— Work to complete —
For this exercise, copy exactly the lines below from the one with "R5: 1.6k (+3V3, N_3) -> 12k (+3V3, N_3)" through the one with "IC1 pin VDD: N_13 -> N_2" and leave out the pictures.
= = = = = = =
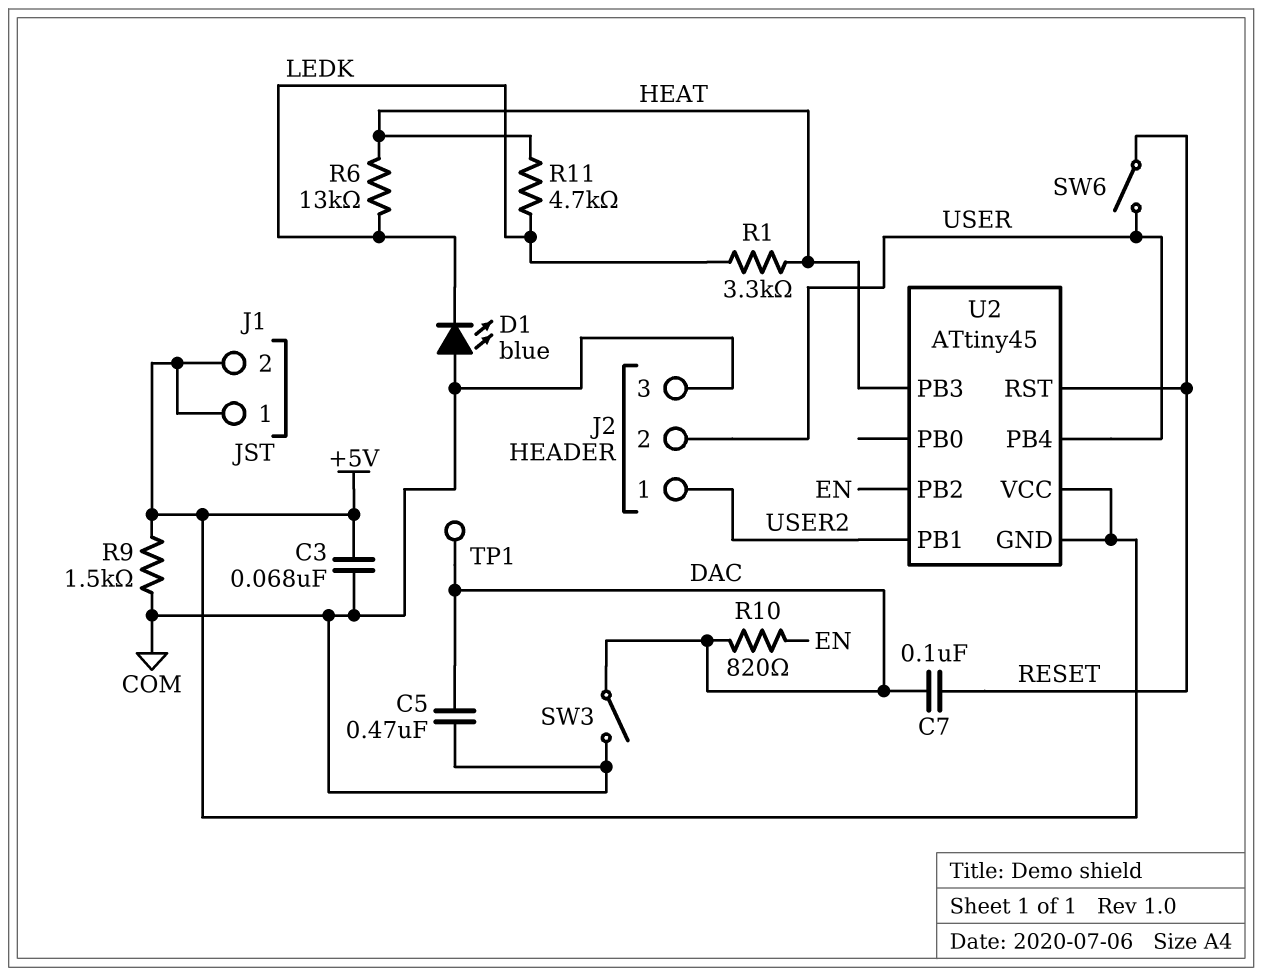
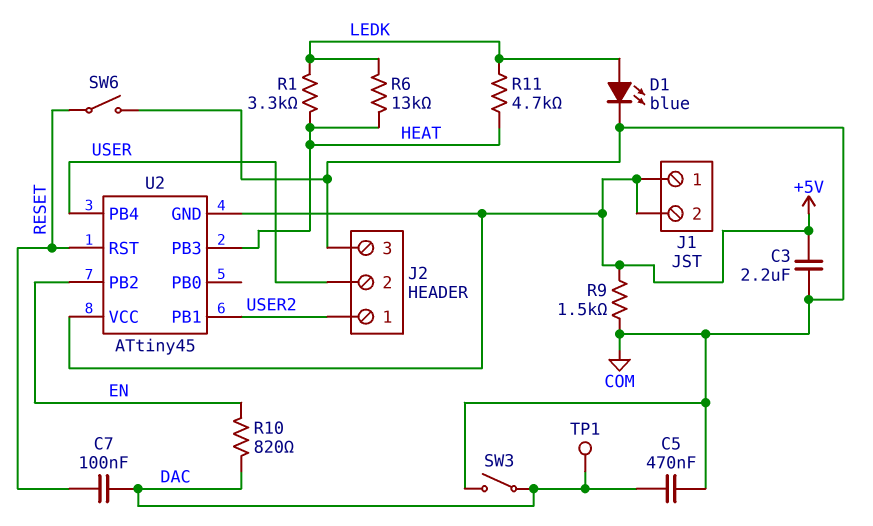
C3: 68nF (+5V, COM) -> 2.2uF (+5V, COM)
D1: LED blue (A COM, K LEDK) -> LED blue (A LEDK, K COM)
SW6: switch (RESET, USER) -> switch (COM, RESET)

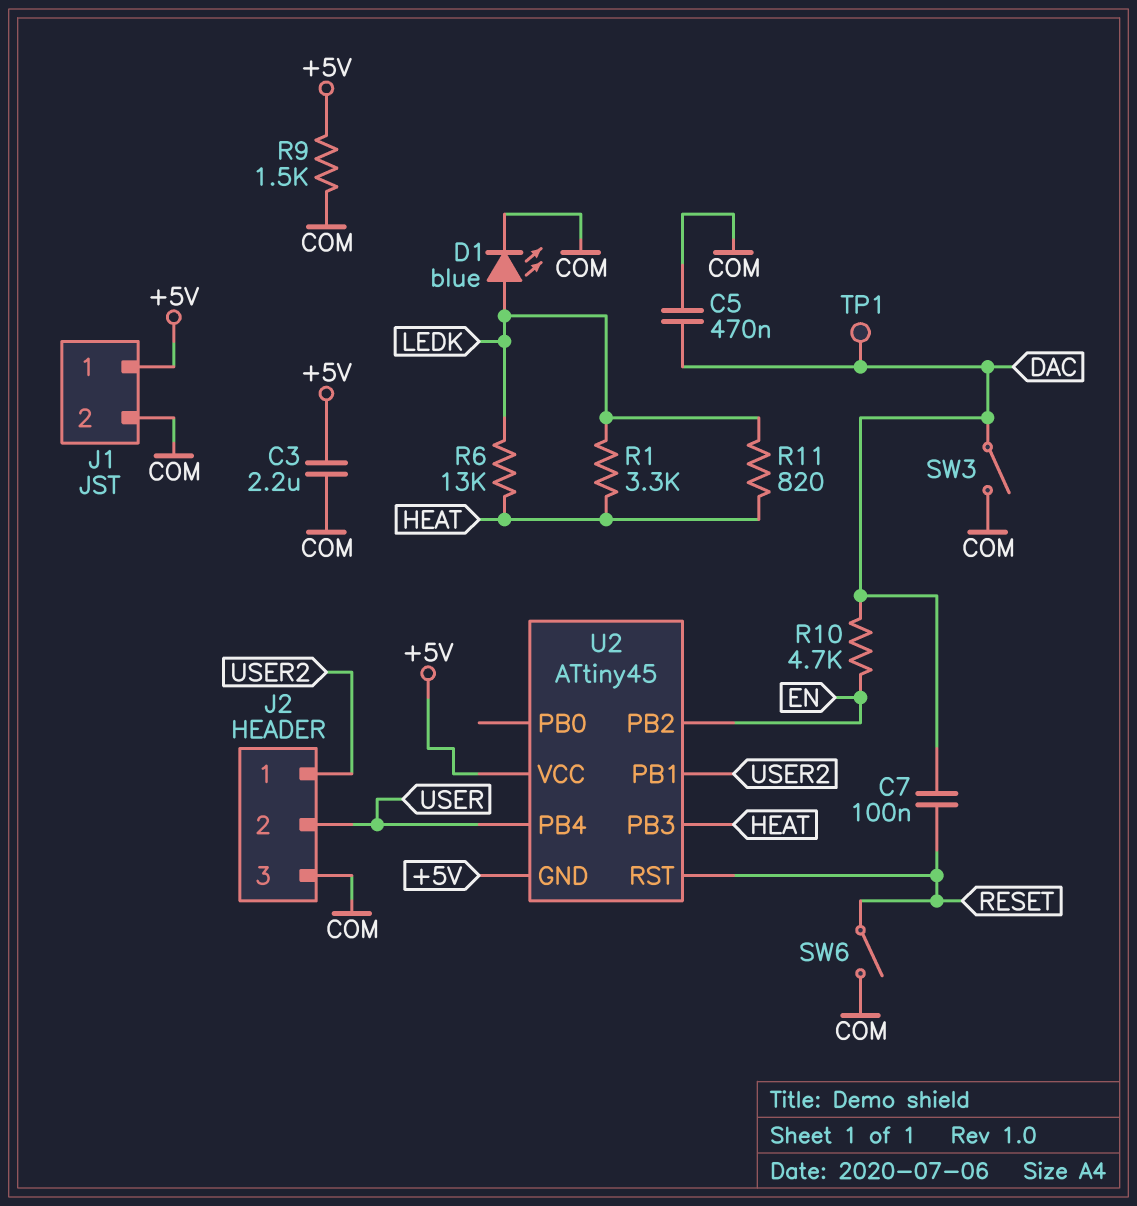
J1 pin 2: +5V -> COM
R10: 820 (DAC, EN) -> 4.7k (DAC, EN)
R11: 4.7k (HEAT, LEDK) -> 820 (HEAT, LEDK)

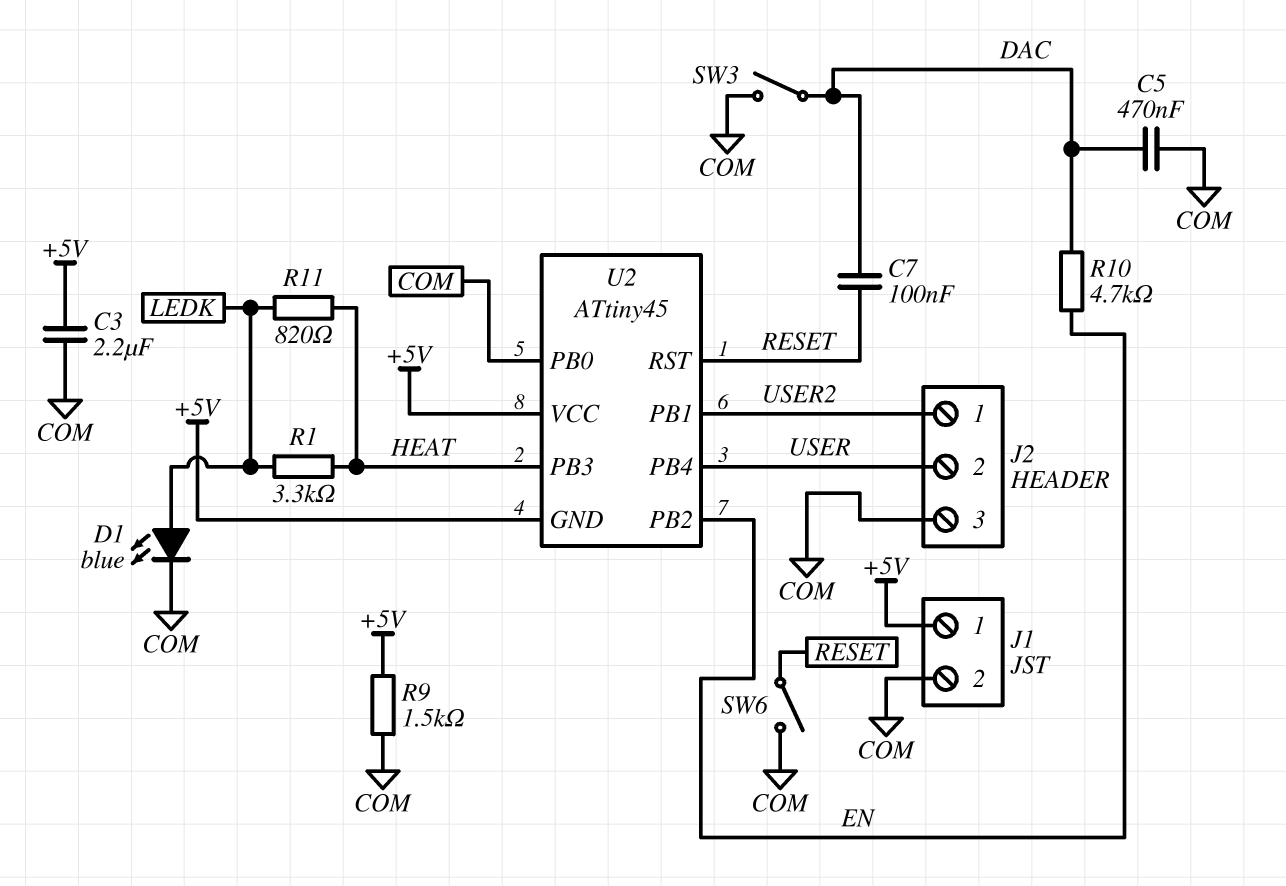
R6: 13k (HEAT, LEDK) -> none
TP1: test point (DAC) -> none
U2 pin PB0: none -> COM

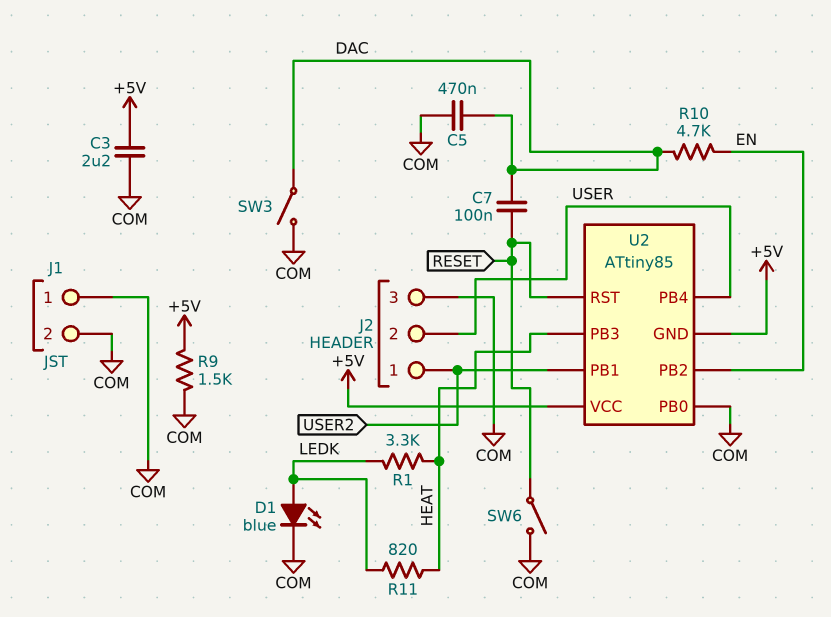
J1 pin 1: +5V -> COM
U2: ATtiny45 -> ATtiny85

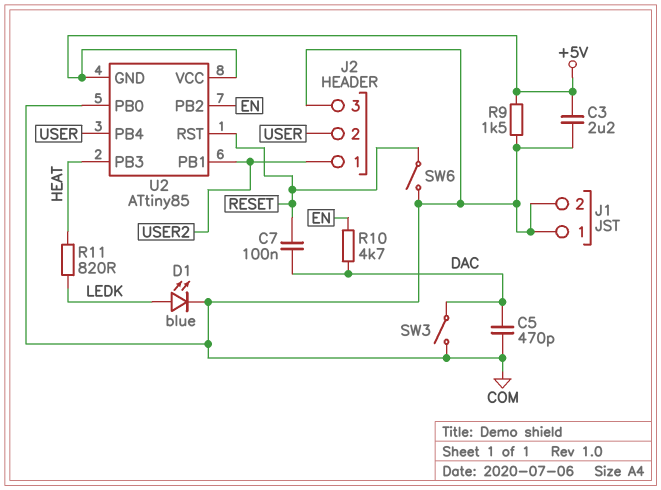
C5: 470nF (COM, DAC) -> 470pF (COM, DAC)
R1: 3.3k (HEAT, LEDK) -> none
= = = = = = =
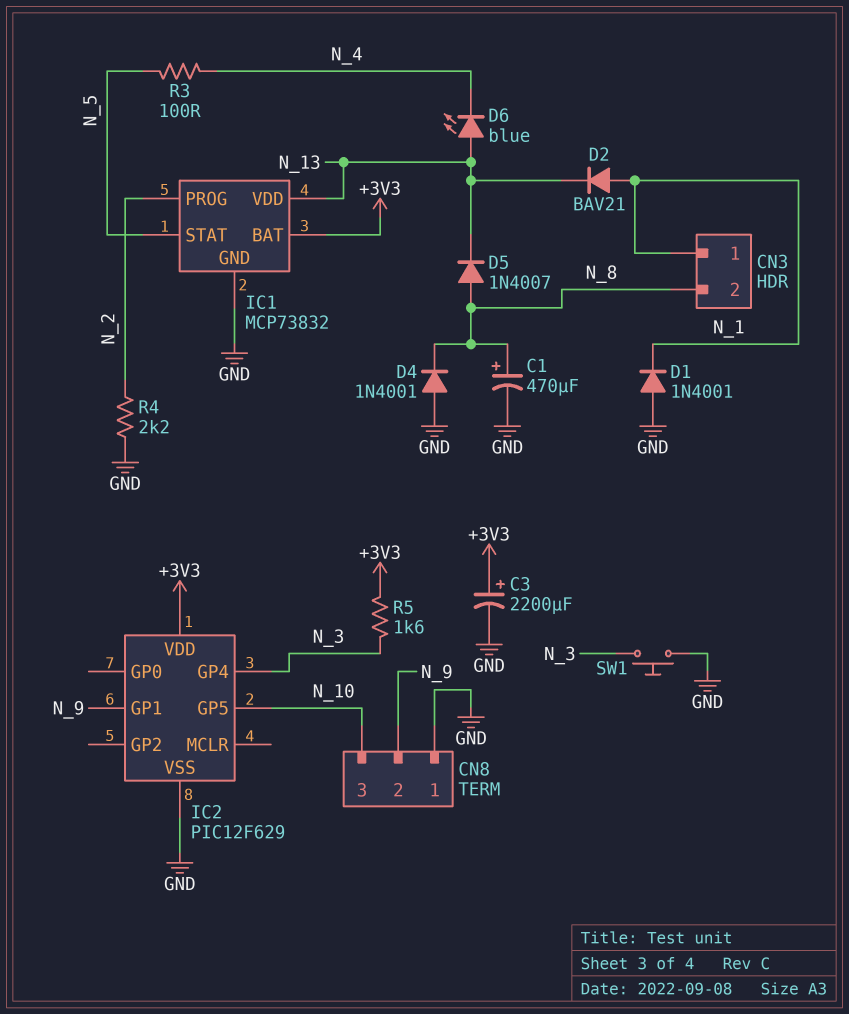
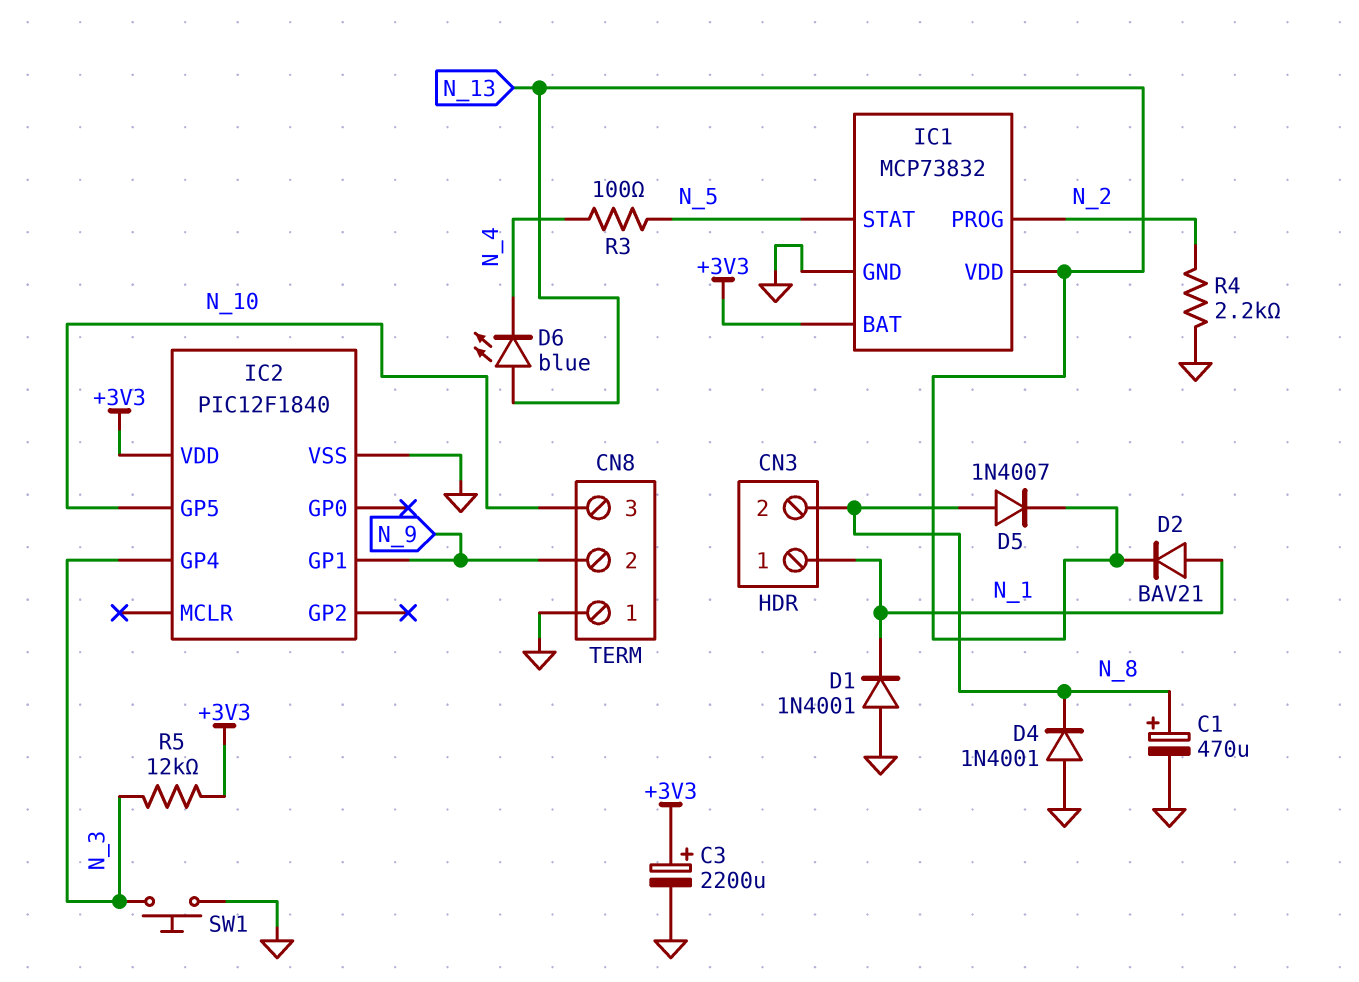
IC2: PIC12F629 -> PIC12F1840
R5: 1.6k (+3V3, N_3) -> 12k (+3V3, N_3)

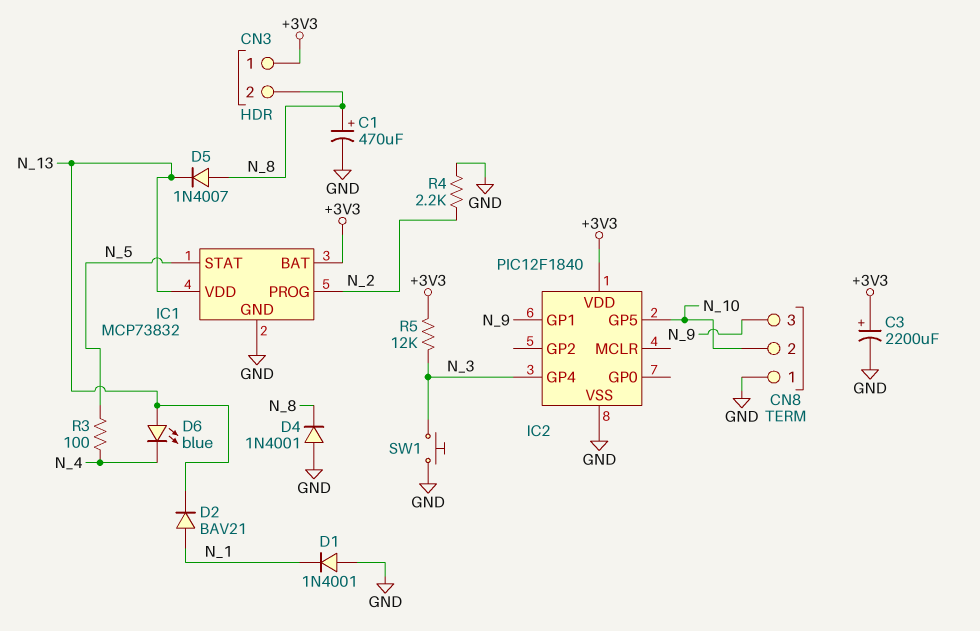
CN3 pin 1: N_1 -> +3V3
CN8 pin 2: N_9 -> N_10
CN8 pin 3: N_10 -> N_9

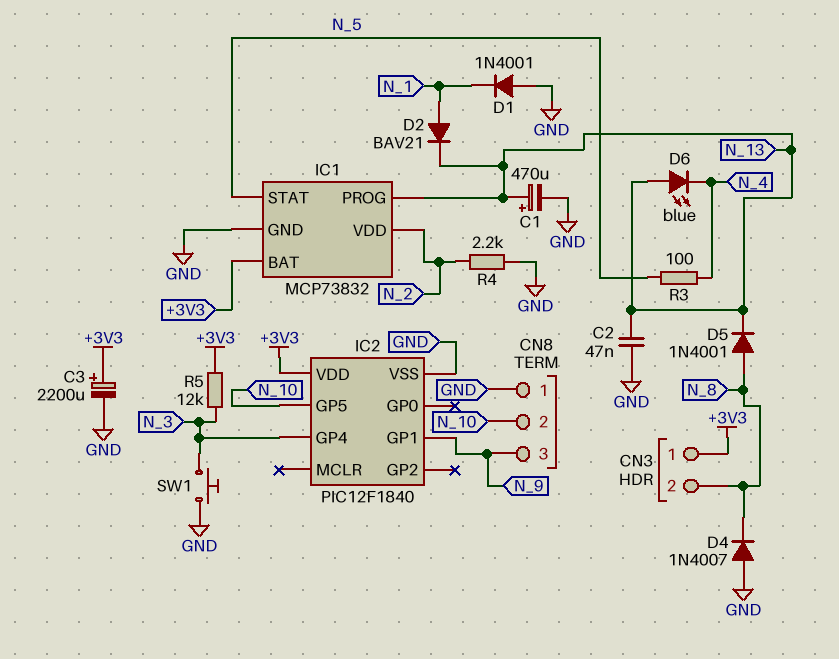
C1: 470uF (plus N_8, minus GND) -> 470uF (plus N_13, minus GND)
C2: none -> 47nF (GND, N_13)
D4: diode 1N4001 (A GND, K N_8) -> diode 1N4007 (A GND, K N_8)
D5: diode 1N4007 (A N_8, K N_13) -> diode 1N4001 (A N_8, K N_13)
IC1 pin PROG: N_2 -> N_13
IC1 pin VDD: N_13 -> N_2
= = = = = = =
— Result —
R5: 1.6k (+3V3, N_3) -> 12k (+3V3, N_3)

CN3 pin 1: N_1 -> +3V3
CN8 pin 2: N_9 -> N_10
CN8 pin 3: N_10 -> N_9

C1: 470uF (plus N_8, minus GND) -> 470uF (plus N_13, minus GND)
C2: none -> 47nF (GND, N_13)
D4: diode 1N4001 (A GND, K N_8) -> diode 1N4007 (A GND, K N_8)
D5: diode 1N4007 (A N_8, K N_13) -> diode 1N4001 (A N_8, K N_13)
IC1 pin PROG: N_2 -> N_13
IC1 pin VDD: N_13 -> N_2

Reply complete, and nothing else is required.